#### What is expected
Examine the entries and show every line in which the word "breast" is found.

##########

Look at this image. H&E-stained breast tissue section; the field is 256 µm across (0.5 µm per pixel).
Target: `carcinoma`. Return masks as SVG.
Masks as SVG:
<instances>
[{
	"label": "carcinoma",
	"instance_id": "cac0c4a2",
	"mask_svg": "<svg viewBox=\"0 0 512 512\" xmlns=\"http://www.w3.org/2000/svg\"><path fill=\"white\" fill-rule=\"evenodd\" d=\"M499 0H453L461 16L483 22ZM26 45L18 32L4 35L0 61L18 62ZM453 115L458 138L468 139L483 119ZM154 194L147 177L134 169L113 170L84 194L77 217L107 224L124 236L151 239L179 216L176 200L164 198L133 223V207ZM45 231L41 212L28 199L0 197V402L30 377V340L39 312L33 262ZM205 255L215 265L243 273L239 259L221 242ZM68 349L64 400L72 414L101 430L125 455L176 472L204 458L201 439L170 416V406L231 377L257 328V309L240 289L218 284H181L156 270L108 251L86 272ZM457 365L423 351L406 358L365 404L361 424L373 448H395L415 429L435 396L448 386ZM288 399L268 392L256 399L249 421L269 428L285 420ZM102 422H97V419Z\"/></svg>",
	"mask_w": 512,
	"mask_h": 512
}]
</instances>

##########

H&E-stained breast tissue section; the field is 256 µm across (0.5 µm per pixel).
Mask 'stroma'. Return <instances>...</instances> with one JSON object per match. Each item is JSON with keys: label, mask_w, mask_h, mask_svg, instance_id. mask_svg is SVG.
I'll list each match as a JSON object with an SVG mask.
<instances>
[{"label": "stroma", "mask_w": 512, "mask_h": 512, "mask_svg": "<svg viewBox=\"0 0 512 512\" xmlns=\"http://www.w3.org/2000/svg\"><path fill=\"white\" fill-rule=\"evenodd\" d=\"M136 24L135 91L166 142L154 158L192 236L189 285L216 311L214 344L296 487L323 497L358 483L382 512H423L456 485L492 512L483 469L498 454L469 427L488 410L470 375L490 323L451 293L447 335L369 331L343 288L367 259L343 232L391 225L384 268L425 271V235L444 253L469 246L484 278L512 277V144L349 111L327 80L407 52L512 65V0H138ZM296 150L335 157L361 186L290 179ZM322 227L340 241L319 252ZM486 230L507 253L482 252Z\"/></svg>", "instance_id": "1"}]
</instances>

##########

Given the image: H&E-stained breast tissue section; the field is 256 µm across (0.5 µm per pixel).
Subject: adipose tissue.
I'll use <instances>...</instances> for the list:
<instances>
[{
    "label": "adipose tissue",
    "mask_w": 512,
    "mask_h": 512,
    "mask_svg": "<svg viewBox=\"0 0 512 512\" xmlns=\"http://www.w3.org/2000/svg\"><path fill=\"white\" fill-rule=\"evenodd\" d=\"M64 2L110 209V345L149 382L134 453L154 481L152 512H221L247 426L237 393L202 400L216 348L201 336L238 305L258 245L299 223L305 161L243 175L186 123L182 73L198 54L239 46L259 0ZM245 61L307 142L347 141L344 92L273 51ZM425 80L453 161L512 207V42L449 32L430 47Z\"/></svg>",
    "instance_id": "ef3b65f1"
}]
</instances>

##########

#### In response
Look at this image. H&E-stained breast tissue section; the field is 256 µm across (0.5 µm per pixel).
H&E-stained breast tissue section; the field is 256 µm across (0.5 µm per pixel).
Given the image: H&E-stained breast tissue section; the field is 256 µm across (0.5 µm per pixel).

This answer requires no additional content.